▶ _Data for this task_
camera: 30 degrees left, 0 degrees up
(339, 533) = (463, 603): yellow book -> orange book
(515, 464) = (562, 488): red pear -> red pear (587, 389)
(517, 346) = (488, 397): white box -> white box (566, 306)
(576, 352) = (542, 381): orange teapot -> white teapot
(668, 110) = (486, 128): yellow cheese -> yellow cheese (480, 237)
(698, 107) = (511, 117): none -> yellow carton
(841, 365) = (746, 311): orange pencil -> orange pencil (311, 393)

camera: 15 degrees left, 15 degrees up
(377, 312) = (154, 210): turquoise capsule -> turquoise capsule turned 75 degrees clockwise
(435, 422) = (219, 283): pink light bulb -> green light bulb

...

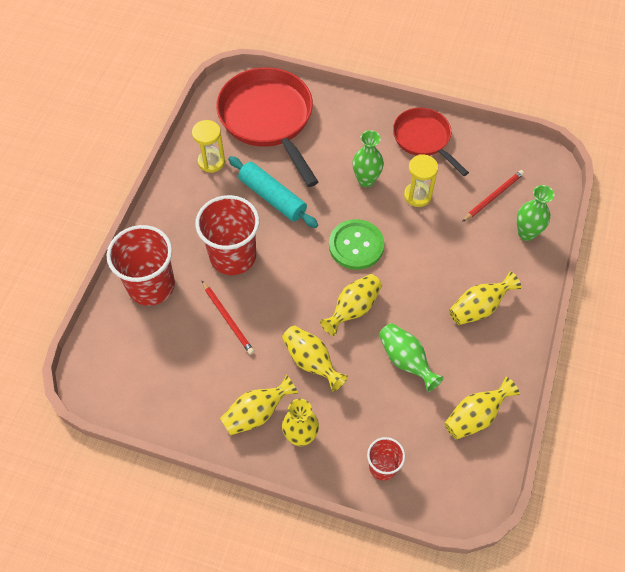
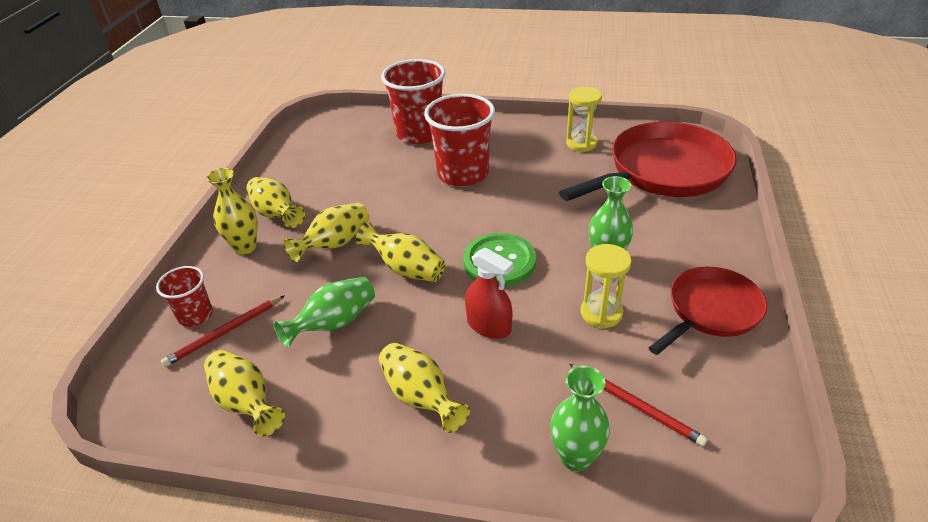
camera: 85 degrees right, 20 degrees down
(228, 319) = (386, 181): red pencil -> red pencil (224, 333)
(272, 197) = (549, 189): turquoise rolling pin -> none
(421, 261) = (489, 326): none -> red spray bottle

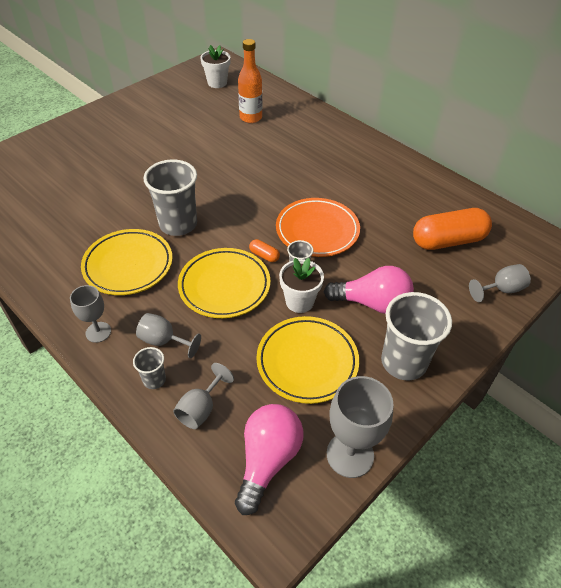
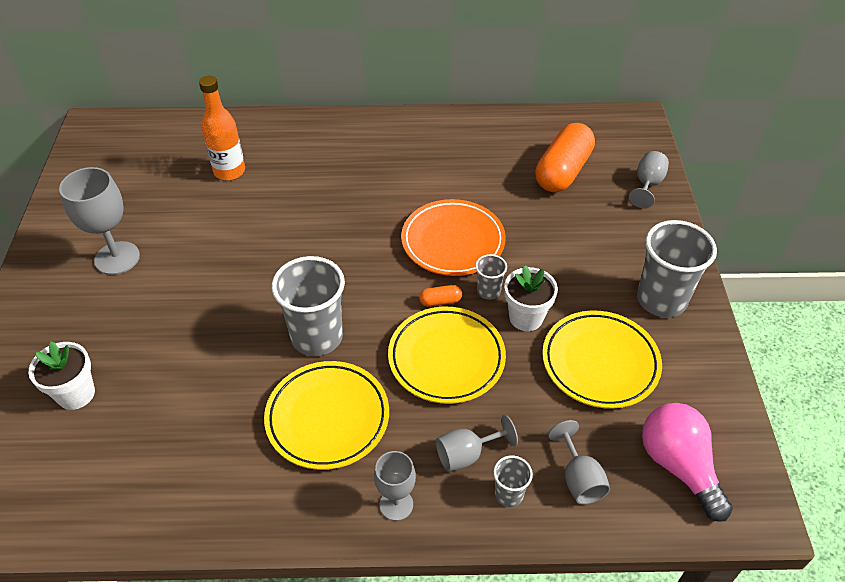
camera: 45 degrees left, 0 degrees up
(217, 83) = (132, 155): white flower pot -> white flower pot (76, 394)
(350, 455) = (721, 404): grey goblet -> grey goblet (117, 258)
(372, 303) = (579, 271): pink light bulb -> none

▶ _Exercise objective_
Search the entries above for the string "light". Copy each line in which it appears.

▶ _Solution for this problem_
(435, 422) = (219, 283): pink light bulb -> green light bulb
(372, 303) = (579, 271): pink light bulb -> none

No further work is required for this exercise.